#### EXERCISE DETAILS:
Word for word, transcribe all of the records.

#### DATASET CONTENT:

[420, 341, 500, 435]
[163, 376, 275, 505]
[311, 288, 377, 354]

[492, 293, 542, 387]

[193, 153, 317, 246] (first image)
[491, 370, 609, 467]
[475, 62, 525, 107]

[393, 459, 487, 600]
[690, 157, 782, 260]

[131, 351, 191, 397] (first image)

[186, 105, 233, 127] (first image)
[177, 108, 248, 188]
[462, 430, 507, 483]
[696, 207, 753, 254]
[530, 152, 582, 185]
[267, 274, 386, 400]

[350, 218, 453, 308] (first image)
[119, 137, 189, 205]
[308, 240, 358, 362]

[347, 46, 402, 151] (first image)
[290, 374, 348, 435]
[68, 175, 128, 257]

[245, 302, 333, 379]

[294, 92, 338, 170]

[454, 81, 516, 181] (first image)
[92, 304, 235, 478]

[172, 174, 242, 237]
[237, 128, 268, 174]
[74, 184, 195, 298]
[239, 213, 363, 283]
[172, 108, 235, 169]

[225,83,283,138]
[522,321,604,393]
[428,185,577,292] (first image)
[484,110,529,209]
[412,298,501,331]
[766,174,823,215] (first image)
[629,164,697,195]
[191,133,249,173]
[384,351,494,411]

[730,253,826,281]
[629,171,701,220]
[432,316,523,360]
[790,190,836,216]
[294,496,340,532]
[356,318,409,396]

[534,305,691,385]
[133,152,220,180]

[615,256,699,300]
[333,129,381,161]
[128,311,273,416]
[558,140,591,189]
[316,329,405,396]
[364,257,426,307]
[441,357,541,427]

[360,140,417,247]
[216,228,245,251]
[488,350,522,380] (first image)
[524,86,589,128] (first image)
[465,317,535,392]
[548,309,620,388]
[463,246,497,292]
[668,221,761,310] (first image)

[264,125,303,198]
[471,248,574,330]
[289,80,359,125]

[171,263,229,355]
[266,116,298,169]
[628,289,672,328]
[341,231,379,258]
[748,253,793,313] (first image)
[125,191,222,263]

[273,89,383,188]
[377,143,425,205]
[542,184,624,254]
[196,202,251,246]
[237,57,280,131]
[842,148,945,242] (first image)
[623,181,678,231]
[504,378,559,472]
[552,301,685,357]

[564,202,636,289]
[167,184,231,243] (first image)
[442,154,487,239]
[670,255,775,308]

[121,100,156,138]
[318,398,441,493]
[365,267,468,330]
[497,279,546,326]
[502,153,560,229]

#### SOLUTION TO THE PROBLEM:
[420, 341, 500, 435]
[163, 376, 275, 505]
[311, 288, 377, 354]

[492, 293, 542, 387]

[193, 153, 317, 246] (first image)
[491, 370, 609, 467]
[475, 62, 525, 107]

[393, 459, 487, 600]
[690, 157, 782, 260]

[131, 351, 191, 397] (first image)

[186, 105, 233, 127] (first image)
[177, 108, 248, 188]
[462, 430, 507, 483]
[696, 207, 753, 254]
[530, 152, 582, 185]
[267, 274, 386, 400]

[350, 218, 453, 308] (first image)
[119, 137, 189, 205]
[308, 240, 358, 362]

[347, 46, 402, 151] (first image)
[290, 374, 348, 435]
[68, 175, 128, 257]

[245, 302, 333, 379]

[294, 92, 338, 170]

[454, 81, 516, 181] (first image)
[92, 304, 235, 478]

[172, 174, 242, 237]
[237, 128, 268, 174]
[74, 184, 195, 298]
[239, 213, 363, 283]
[172, 108, 235, 169]

[225,83,283,138]
[522,321,604,393]
[428,185,577,292] (first image)
[484,110,529,209]
[412,298,501,331]
[766,174,823,215] (first image)
[629,164,697,195]
[191,133,249,173]
[384,351,494,411]

[730,253,826,281]
[629,171,701,220]
[432,316,523,360]
[790,190,836,216]
[294,496,340,532]
[356,318,409,396]

[534,305,691,385]
[133,152,220,180]

[615,256,699,300]
[333,129,381,161]
[128,311,273,416]
[558,140,591,189]
[316,329,405,396]
[364,257,426,307]
[441,357,541,427]

[360,140,417,247]
[216,228,245,251]
[488,350,522,380] (first image)
[524,86,589,128] (first image)
[465,317,535,392]
[548,309,620,388]
[463,246,497,292]
[668,221,761,310] (first image)

[264,125,303,198]
[471,248,574,330]
[289,80,359,125]

[171,263,229,355]
[266,116,298,169]
[628,289,672,328]
[341,231,379,258]
[748,253,793,313] (first image)
[125,191,222,263]

[273,89,383,188]
[377,143,425,205]
[542,184,624,254]
[196,202,251,246]
[237,57,280,131]
[842,148,945,242] (first image)
[623,181,678,231]
[504,378,559,472]
[552,301,685,357]

[564,202,636,289]
[167,184,231,243] (first image)
[442,154,487,239]
[670,255,775,308]

[121,100,156,138]
[318,398,441,493]
[365,267,468,330]
[497,279,546,326]
[502,153,560,229]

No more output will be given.